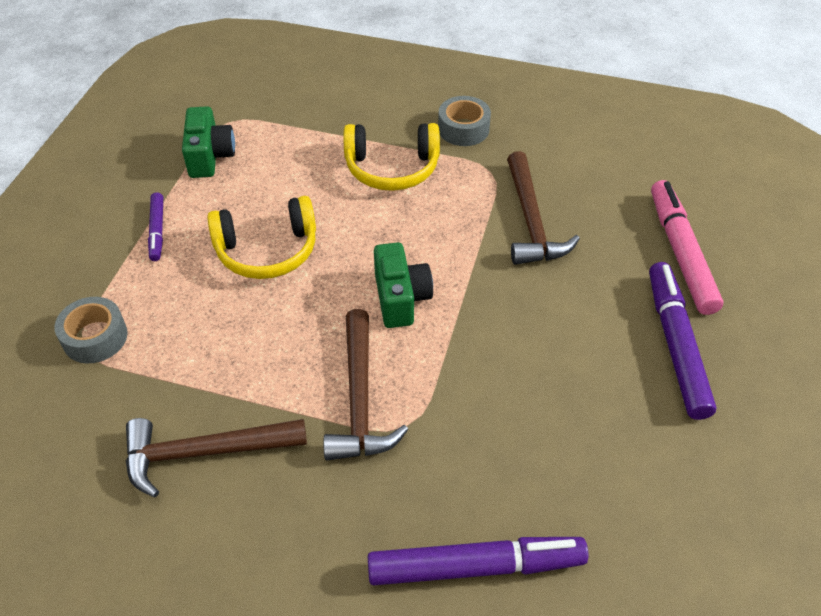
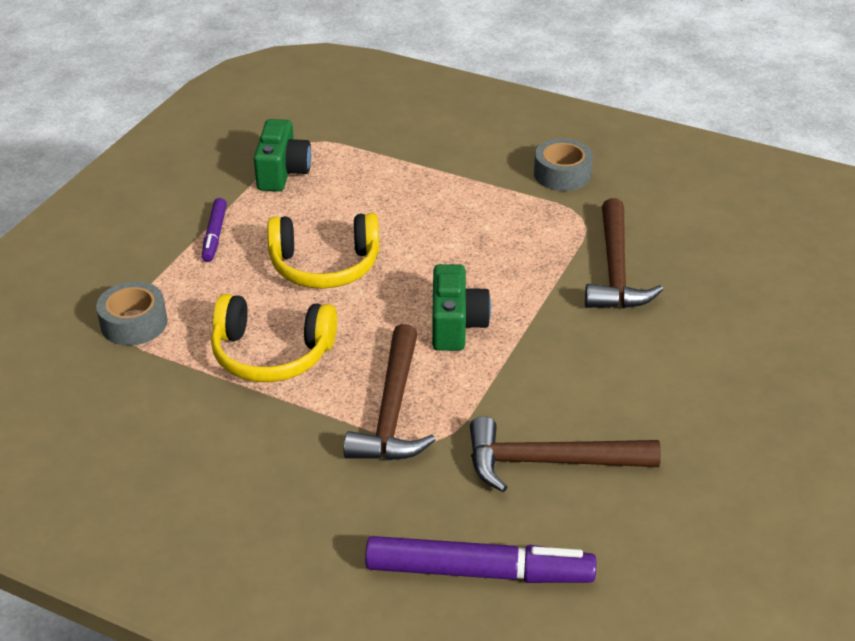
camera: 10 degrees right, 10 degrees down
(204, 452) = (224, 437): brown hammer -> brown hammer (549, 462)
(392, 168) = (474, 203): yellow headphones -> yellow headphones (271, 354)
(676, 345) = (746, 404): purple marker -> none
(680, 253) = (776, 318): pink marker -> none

+++++

◆ WORK TO BE COMPLETED:
The expected result is the material restated word for word, minus any picture.

◆ EXERCISE RESULT:
camera: 10 degrees right, 10 degrees down
(204, 452) = (224, 437): brown hammer -> brown hammer (549, 462)
(392, 168) = (474, 203): yellow headphones -> yellow headphones (271, 354)
(676, 345) = (746, 404): purple marker -> none
(680, 253) = (776, 318): pink marker -> none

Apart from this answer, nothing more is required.